Records to process:
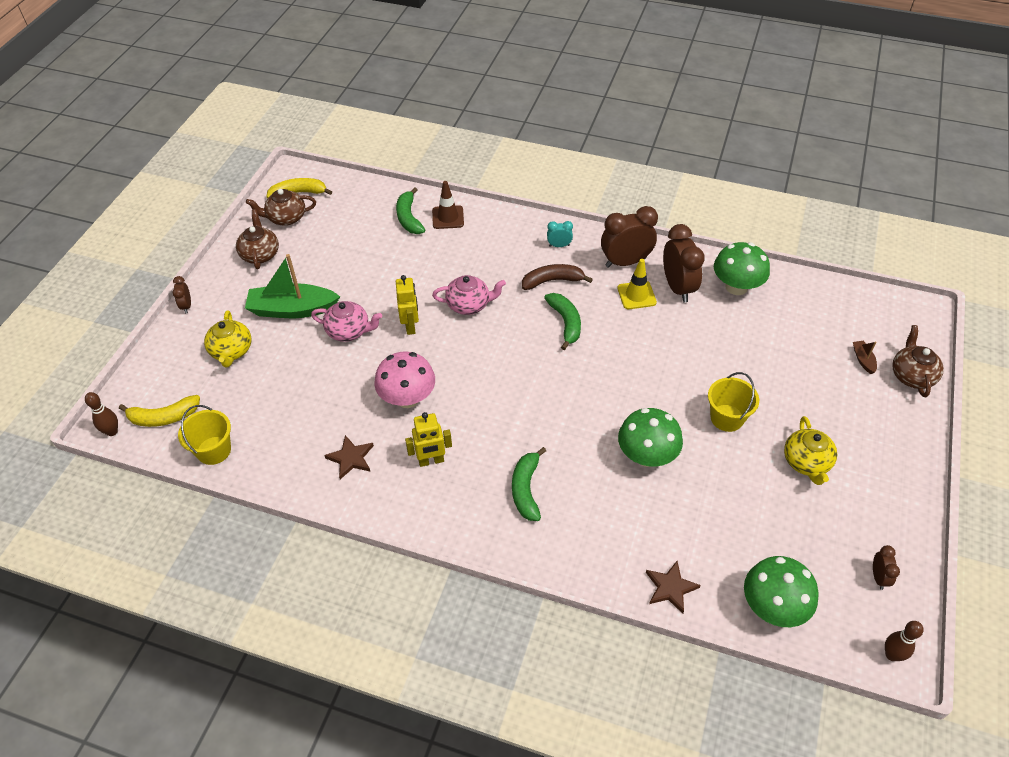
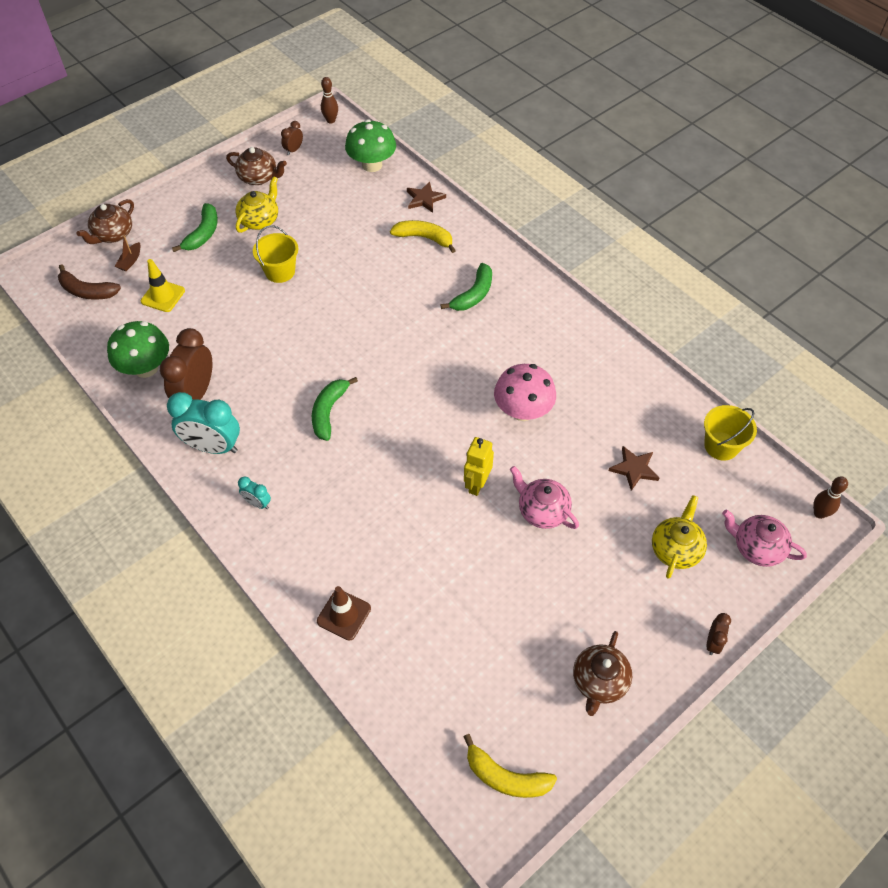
camera: 150 degrees left, 5 degrees up
(164, 417) = (764, 504): yellow banana -> yellow banana (424, 238)
(286, 218) = (542, 733): brown teapot -> brown teapot (259, 178)
(293, 309) = (590, 571): green boat -> none
(351, 458) = (600, 381): brown star -> brown star (634, 469)
(409, 218) = (389, 641): green banana -> green banana (203, 234)
(431, 461) = (534, 348): yellow robot -> none
(469, 305) = (403, 479): pink teapot -> pink teapot (757, 547)
(552, 281) = (302, 463): brown banana -> brown banana (87, 291)
(625, 262) = (213, 447): brown clock -> turquoise clock
(636, 295) = (240, 406): yellow traffic cone -> yellow traffic cone (163, 296)
(647, 456) = (365, 275): green mushroom -> none

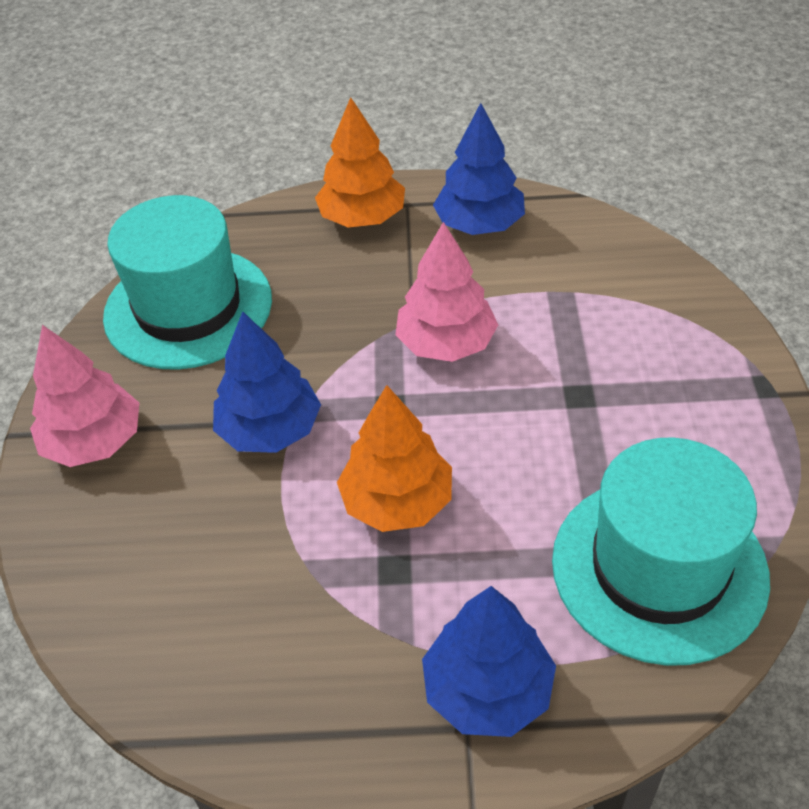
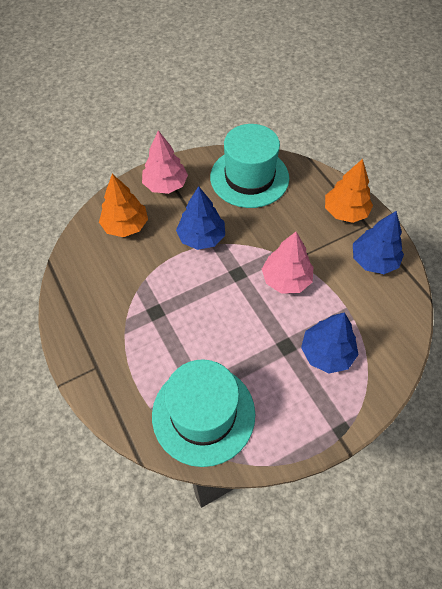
camera: 60 degrees right, 10 degrees up
(397, 501) = (188, 298): orange tree -> orange tree (125, 226)
(488, 690) = (115, 368): blue tree -> blue tree (326, 353)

Goal of the exercise: Only the lines from the one containing "(293, 309) = (590, 571): green boat -> none" through the last line of the data may appear in the answer, each given again exactly and with pictures left out.

Finished exercise:
(293, 309) = (590, 571): green boat -> none
(351, 458) = (600, 381): brown star -> brown star (634, 469)
(409, 218) = (389, 641): green banana -> green banana (203, 234)
(431, 461) = (534, 348): yellow robot -> none
(469, 305) = (403, 479): pink teapot -> pink teapot (757, 547)
(552, 281) = (302, 463): brown banana -> brown banana (87, 291)
(625, 262) = (213, 447): brown clock -> turquoise clock
(636, 295) = (240, 406): yellow traffic cone -> yellow traffic cone (163, 296)
(647, 456) = (365, 275): green mushroom -> none

camera: 60 degrees right, 10 degrees up
(397, 501) = (188, 298): orange tree -> orange tree (125, 226)
(488, 690) = (115, 368): blue tree -> blue tree (326, 353)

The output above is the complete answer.